Your objective:
Can you locate every line in the listing below that contains the word "satin" and copy each of those lines in full?

Records provided:

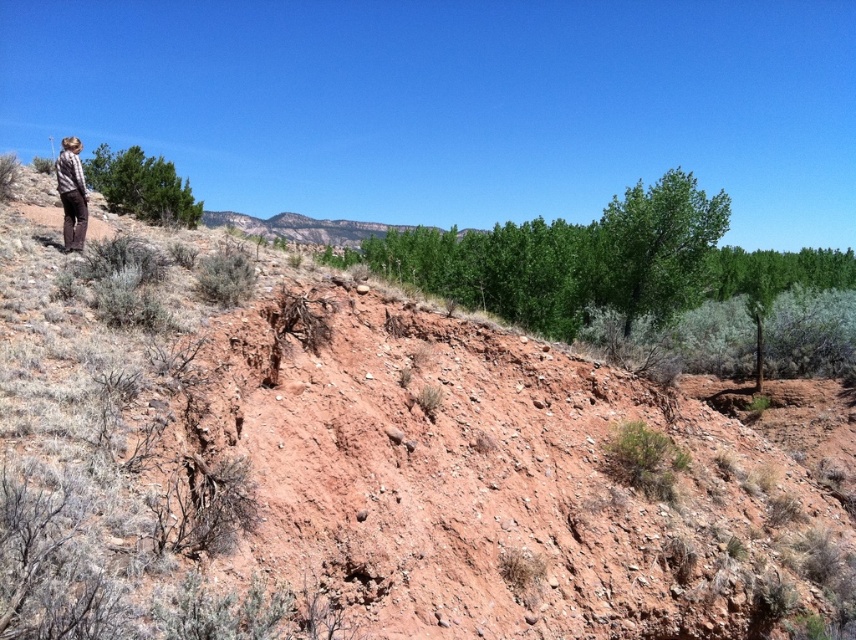
Question: Can you confirm if green leafy tree at upper left is wider than plaid shirt at left?

Choices:
 (A) yes
 (B) no

Answer: (A)

Question: Can you confirm if green leafy tree at upper left is thinner than plaid shirt at left?

Choices:
 (A) no
 (B) yes

Answer: (A)

Question: Is the position of green leafy tree at upper left more distant than that of plaid shirt at left?

Choices:
 (A) no
 (B) yes

Answer: (B)

Question: Which point is closer to the camera?

Choices:
 (A) (721, 230)
 (B) (80, 200)

Answer: (B)

Question: Among these objects, which one is nearest to the camera?

Choices:
 (A) plaid shirt at left
 (B) green leafy tree at upper right

Answer: (A)

Question: Which object appears farthest from the camera in this image?

Choices:
 (A) green leafy tree at upper right
 (B) plaid shirt at left
 (C) green leafy tree at upper left

Answer: (A)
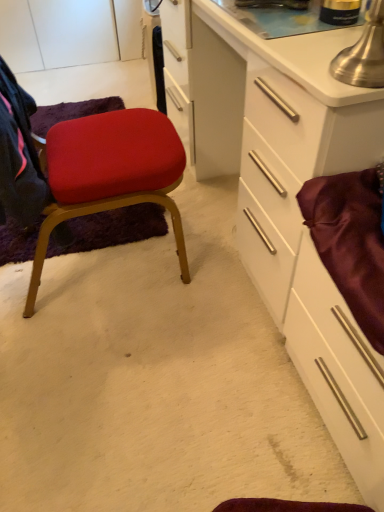
Question: Do you think white glossy cabinet at center is within satin burgundy drawer at right, or outside of it?

Choices:
 (A) inside
 (B) outside

Answer: (B)

Question: From the image's perspective, relative to satin burgundy drawer at right, is white glossy cabinet at center above or below?

Choices:
 (A) below
 (B) above

Answer: (B)

Question: Which of these objects is positioned farthest from the white glossy cabinet at center?

Choices:
 (A) matte fabric chair at left
 (B) metallic silver table lamp at upper right
 (C) satin burgundy drawer at right

Answer: (A)

Question: Which object is the farthest from the metallic silver table lamp at upper right?

Choices:
 (A) matte fabric chair at left
 (B) white glossy cabinet at center
 (C) satin burgundy drawer at right

Answer: (A)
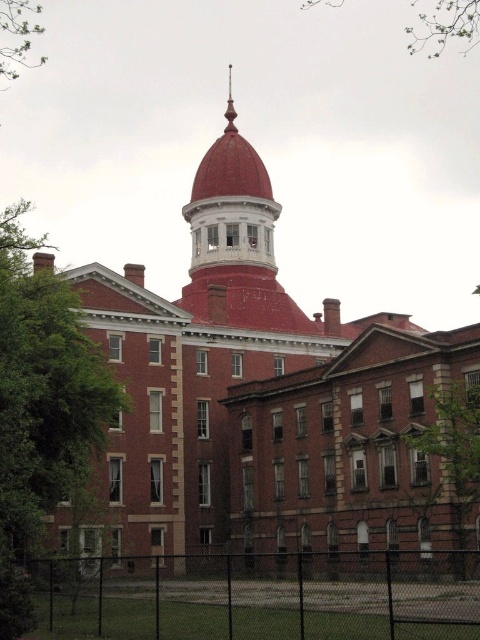
Is black chain-link fence at lower center bigger than green leafy tree at upper left?

Incorrect, black chain-link fence at lower center is not larger than green leafy tree at upper left.

Does black chain-link fence at lower center have a lesser width compared to green leafy tree at upper left?

No.

At what (x,y) coordinates should I click in order to perform the action: click on black chain-link fence at lower center. Please return your answer as a coordinate pair (x, y). This screenshot has width=480, height=640. Looking at the image, I should click on (263, 595).

Is black chain-link fence at lower center positioned behind green leafy tree at lower right?

No, it is in front of green leafy tree at lower right.

Which is below, black chain-link fence at lower center or green leafy tree at lower right?

black chain-link fence at lower center

Locate an element on the screen. The width and height of the screenshot is (480, 640). black chain-link fence at lower center is located at coordinates (263, 595).

Can you confirm if black chain-link fence at lower center is positioned above green leafy branches at upper center?

Incorrect, black chain-link fence at lower center is not positioned above green leafy branches at upper center.

This screenshot has height=640, width=480. What do you see at coordinates (263, 595) in the screenshot? I see `black chain-link fence at lower center` at bounding box center [263, 595].

This screenshot has height=640, width=480. I want to click on black chain-link fence at lower center, so click(263, 595).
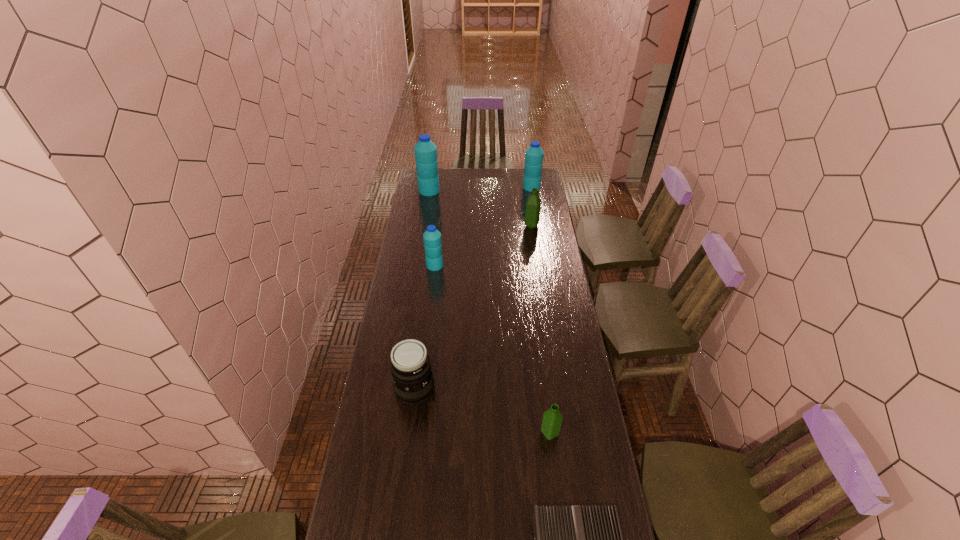
Select which blue water bottle is the third closest to the farther green water bottle. Please provide its 2D coordinates. Your answer should be formatted as a tuple, i.e. [(x, y)], where the tuple contains the x and y coordinates of a point satisfying the conditions above.

[(425, 150)]

Locate an element on the screen. the closest blue water bottle relative to the second tallest water bottle is located at coordinates (425, 150).

Find the location of a particular element. The height and width of the screenshot is (540, 960). vacant area in the image that satisfies the following two spatial constraints: 1. on the back side of the telephoto lens; 2. on the left side of the second tallest water bottle is located at coordinates (440, 187).

This screenshot has width=960, height=540. What are the coordinates of `vacant point that satisfies the following two spatial constraints: 1. on the back side of the telephoto lens; 2. on the right side of the fifth nearest object` in the screenshot? It's located at (435, 226).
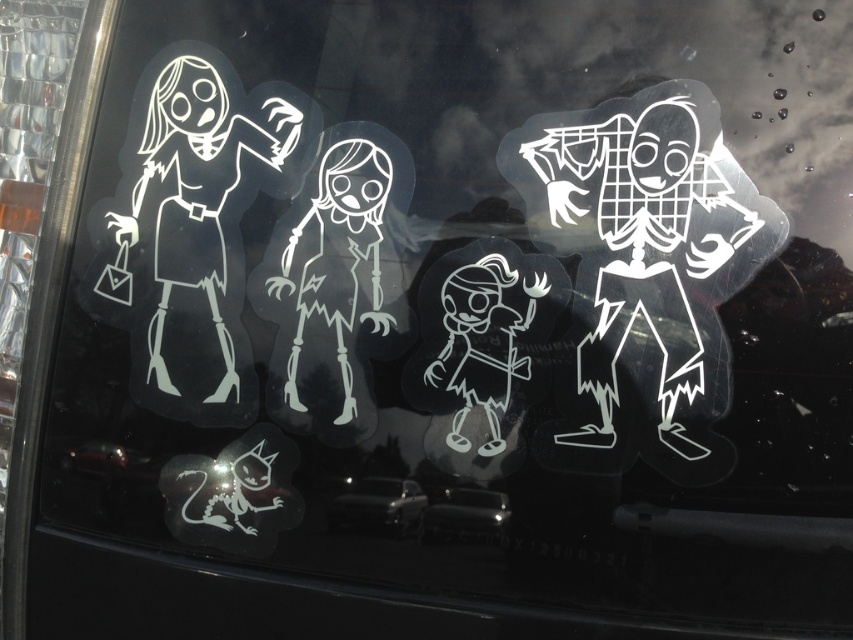
Between transparent plastic figure at right and transparent plastic car at lower center, which one is positioned lower?

Positioned lower is transparent plastic car at lower center.

What do you see at coordinates (646, 264) in the screenshot? I see `transparent plastic figure at right` at bounding box center [646, 264].

Between point (772, 234) and point (380, 477), which one is positioned behind?

The point (380, 477) is more distant.

I want to click on transparent plastic figure at right, so click(x=646, y=264).

Does transparent plastic figure at right appear on the right side of white matte skeleton at center?

Yes, transparent plastic figure at right is to the right of white matte skeleton at center.

Is transparent plastic figure at right to the left of white matte skeleton at center from the viewer's perspective?

No, transparent plastic figure at right is not to the left of white matte skeleton at center.

Is point (566, 246) positioned before point (492, 275)?

That is True.

Locate an element on the screen. transparent plastic figure at right is located at coordinates (646, 264).

Can you confirm if white matte skeleton at center is positioned above black glossy car at center?

Correct, white matte skeleton at center is located above black glossy car at center.

Between point (492, 384) and point (454, 500), which one is positioned in front?

Point (492, 384) is in front.

At what (x,y) coordinates should I click in order to perform the action: click on white matte skeleton at center. Please return your answer as a coordinate pair (x, y). Looking at the image, I should click on (485, 342).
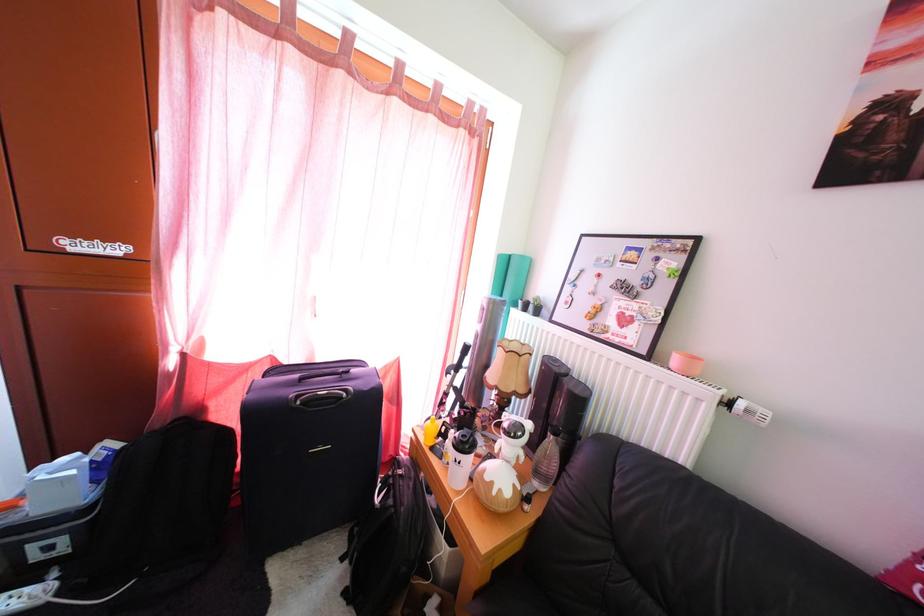
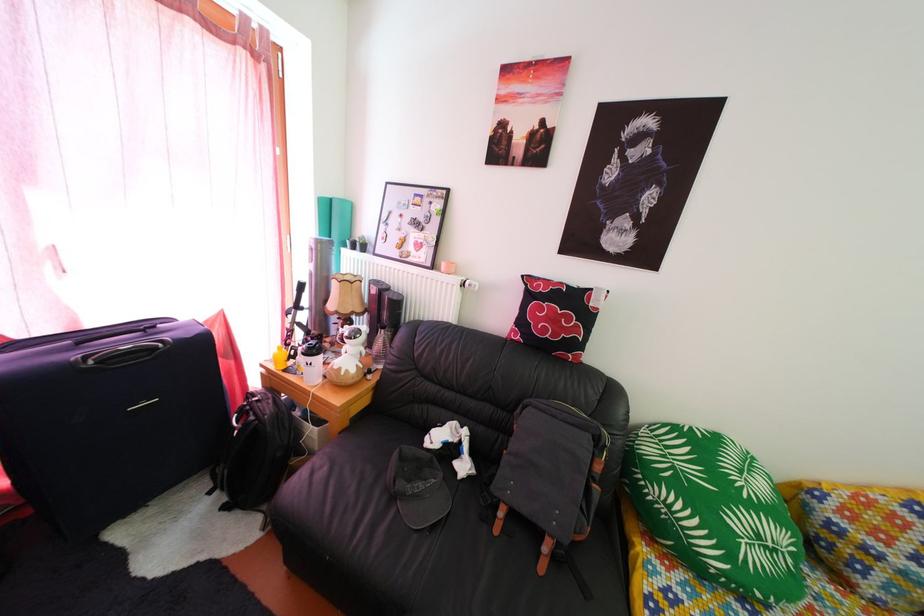
In the second image, find the point that corresponds to [472,455] in the first image.

(321, 360)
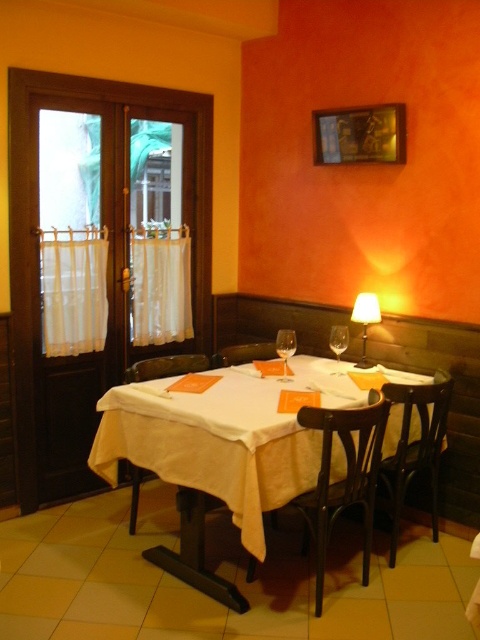
Question: Which of the following is the closest to the observer?

Choices:
 (A) (372, 529)
 (B) (345, 344)
 (C) (362, 307)

Answer: (A)

Question: Which is farther from the dark brown wooden chair at lower right?

Choices:
 (A) brown wooden chair at center
 (B) clear glass wine glass at center

Answer: (A)

Question: Which point is closer to the camera?

Choices:
 (A) brown wooden chair at center
 (B) wooden chair at center
 (C) clear glass wine glass at center
 (D) matte white lampshade at upper right

Answer: (C)

Question: Is brown wooden chair at center bigger than clear glass wine glass at center?

Choices:
 (A) yes
 (B) no

Answer: (A)

Question: Is dark brown wooden chair at lower right wider than wooden chair at center?

Choices:
 (A) yes
 (B) no

Answer: (B)

Question: Does white matte table at center appear on the right side of clear glass wine glass at center?

Choices:
 (A) no
 (B) yes

Answer: (A)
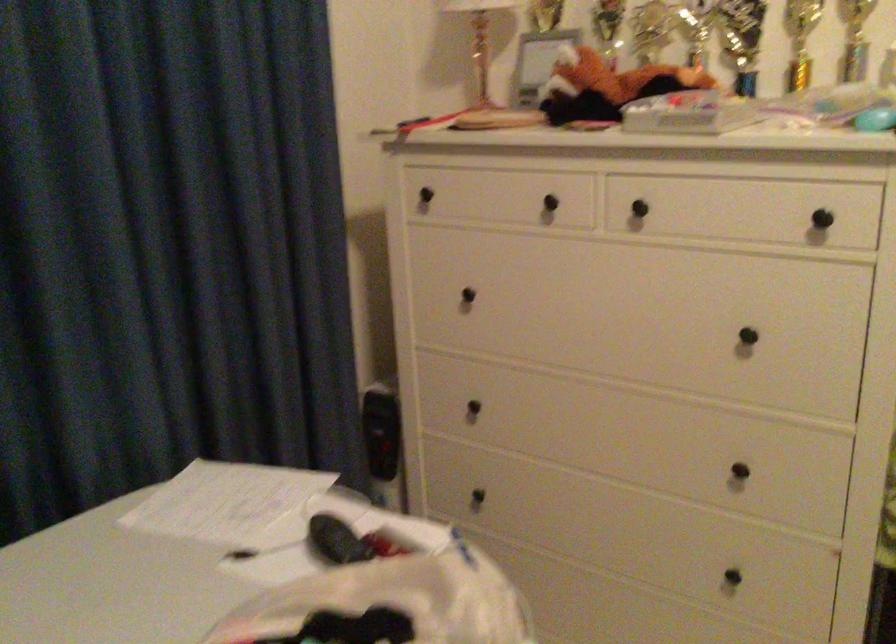
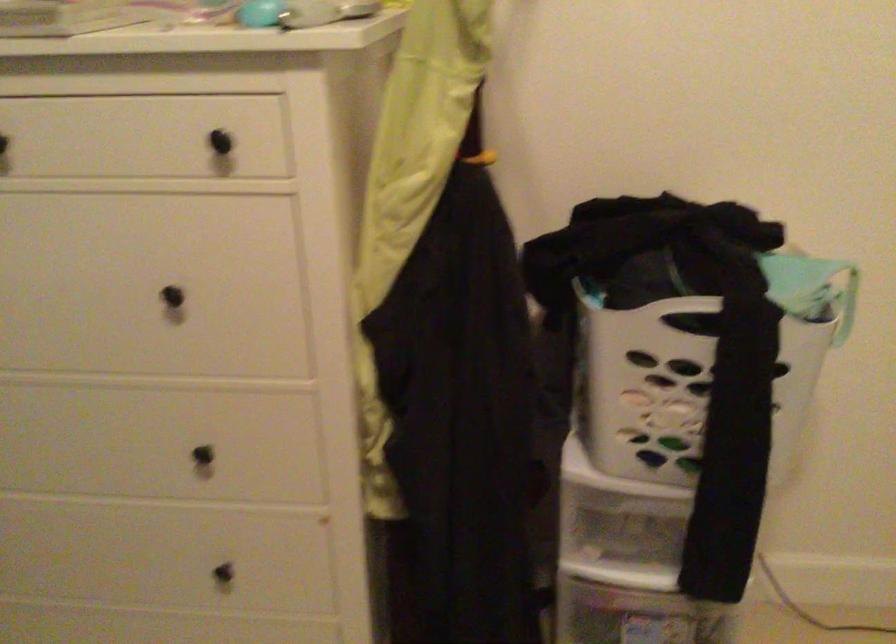
Question: The images are taken continuously from a first-person perspective. In which direction is your viewpoint rotating?

Choices:
 (A) Left
 (B) Right
 (C) Up
 (D) Down

Answer: (B)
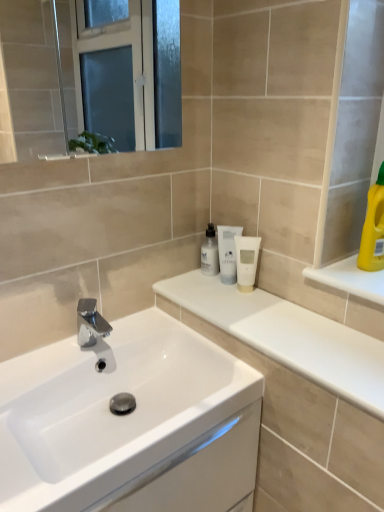
Question: Is chrome/metallic faucet at center inside transparent plastic bottle at center, the second mouthwash from the right?

Choices:
 (A) no
 (B) yes

Answer: (A)

Question: Is transparent plastic bottle at center, the second mouthwash from the right, in contact with chrome/metallic faucet at center?

Choices:
 (A) no
 (B) yes

Answer: (A)

Question: Is transparent plastic bottle at center, marked as the second mouthwash in a left-to-right arrangement, positioned in front of chrome/metallic faucet at center?

Choices:
 (A) yes
 (B) no

Answer: (B)

Question: Does transparent plastic bottle at center, marked as the second mouthwash in a left-to-right arrangement, have a lesser width compared to chrome/metallic faucet at center?

Choices:
 (A) no
 (B) yes

Answer: (B)

Question: Is transparent plastic bottle at center, the second mouthwash from the right, at the right side of chrome/metallic faucet at center?

Choices:
 (A) yes
 (B) no

Answer: (A)

Question: From the image's perspective, is transparent plastic bottle at center, marked as the second mouthwash in a left-to-right arrangement, below chrome/metallic faucet at center?

Choices:
 (A) no
 (B) yes

Answer: (A)

Question: Is chrome/metallic faucet at center at the back of white glossy counter at center?

Choices:
 (A) yes
 (B) no

Answer: (B)

Question: Can you confirm if white glossy counter at center is bigger than chrome/metallic faucet at center?

Choices:
 (A) no
 (B) yes

Answer: (B)

Question: Can you confirm if white glossy counter at center is positioned to the left of chrome/metallic faucet at center?

Choices:
 (A) no
 (B) yes

Answer: (A)

Question: From a real-world perspective, is white glossy counter at center positioned under chrome/metallic faucet at center based on gravity?

Choices:
 (A) no
 (B) yes

Answer: (A)

Question: Considering the relative positions of white glossy counter at center and chrome/metallic faucet at center in the image provided, is white glossy counter at center to the right of chrome/metallic faucet at center from the viewer's perspective?

Choices:
 (A) yes
 (B) no

Answer: (A)

Question: From the image's perspective, is white glossy counter at center located above chrome/metallic faucet at center?

Choices:
 (A) no
 (B) yes

Answer: (B)

Question: Can we say white glossy sink at center lies outside white matte tube at center, which ranks as the 1th mouthwash in right-to-left order?

Choices:
 (A) yes
 (B) no

Answer: (A)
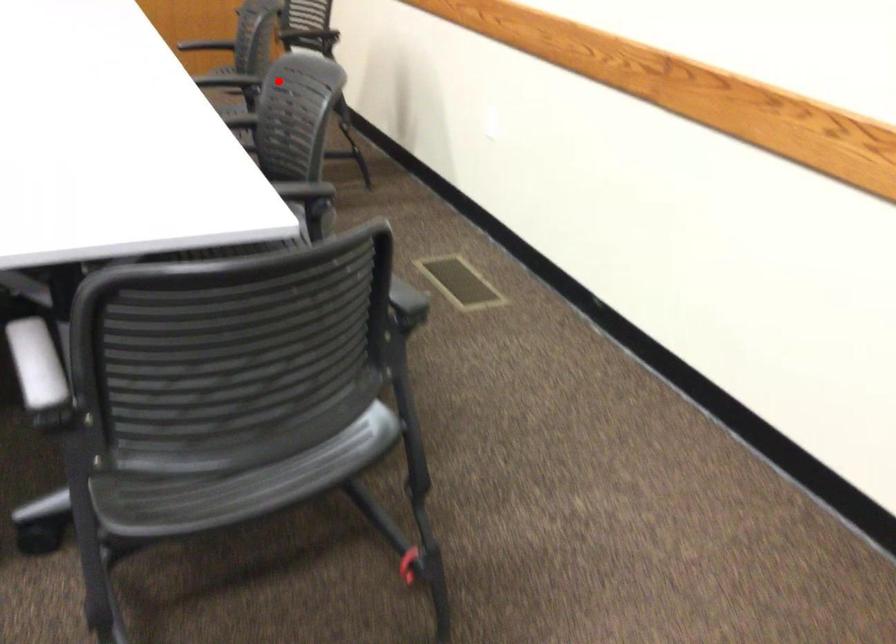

Correct output:
Question: Do you think white glossy cabinet at center is within satin burgundy drawer at right, or outside of it?
Question: From the image's perspective, relative to satin burgundy drawer at right, is white glossy cabinet at center above or below?
 (C) satin burgundy drawer at right
 (C) satin burgundy drawer at right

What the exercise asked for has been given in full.